Detected change data

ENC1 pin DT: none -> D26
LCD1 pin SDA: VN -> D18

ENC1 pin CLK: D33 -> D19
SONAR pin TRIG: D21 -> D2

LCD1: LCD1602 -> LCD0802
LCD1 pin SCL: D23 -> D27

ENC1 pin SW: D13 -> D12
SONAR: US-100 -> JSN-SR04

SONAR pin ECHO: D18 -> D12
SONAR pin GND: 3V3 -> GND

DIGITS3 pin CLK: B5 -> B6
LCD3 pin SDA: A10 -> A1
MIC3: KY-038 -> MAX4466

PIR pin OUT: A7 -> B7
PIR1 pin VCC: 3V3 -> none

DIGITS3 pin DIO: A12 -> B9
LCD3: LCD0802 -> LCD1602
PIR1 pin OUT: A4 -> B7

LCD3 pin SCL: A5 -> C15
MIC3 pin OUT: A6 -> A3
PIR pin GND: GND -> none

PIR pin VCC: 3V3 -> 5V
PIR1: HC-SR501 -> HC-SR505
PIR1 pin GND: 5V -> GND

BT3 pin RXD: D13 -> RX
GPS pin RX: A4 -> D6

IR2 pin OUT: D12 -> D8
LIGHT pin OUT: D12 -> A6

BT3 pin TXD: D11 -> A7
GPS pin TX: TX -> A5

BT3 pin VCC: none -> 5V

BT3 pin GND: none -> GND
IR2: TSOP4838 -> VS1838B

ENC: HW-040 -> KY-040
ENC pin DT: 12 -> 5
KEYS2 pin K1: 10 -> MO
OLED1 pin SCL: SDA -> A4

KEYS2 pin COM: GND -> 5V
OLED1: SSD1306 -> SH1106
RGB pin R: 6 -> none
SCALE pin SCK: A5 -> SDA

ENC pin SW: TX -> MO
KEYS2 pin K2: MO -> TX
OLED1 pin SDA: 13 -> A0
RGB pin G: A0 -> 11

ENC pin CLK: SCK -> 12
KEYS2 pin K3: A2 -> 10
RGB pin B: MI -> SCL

• Exercise brief
The range runs from the line above containing "BT3 pin TXD: D11 -> A7" to the line containing "SCALE pin SCK: A5 -> SDA", inclusive. Restate those lines word for word and no others.

• Result for this task
BT3 pin TXD: D11 -> A7
GPS pin TX: TX -> A5

BT3 pin VCC: none -> 5V

BT3 pin GND: none -> GND
IR2: TSOP4838 -> VS1838B

ENC: HW-040 -> KY-040
ENC pin DT: 12 -> 5
KEYS2 pin K1: 10 -> MO
OLED1 pin SCL: SDA -> A4

KEYS2 pin COM: GND -> 5V
OLED1: SSD1306 -> SH1106
RGB pin R: 6 -> none
SCALE pin SCK: A5 -> SDA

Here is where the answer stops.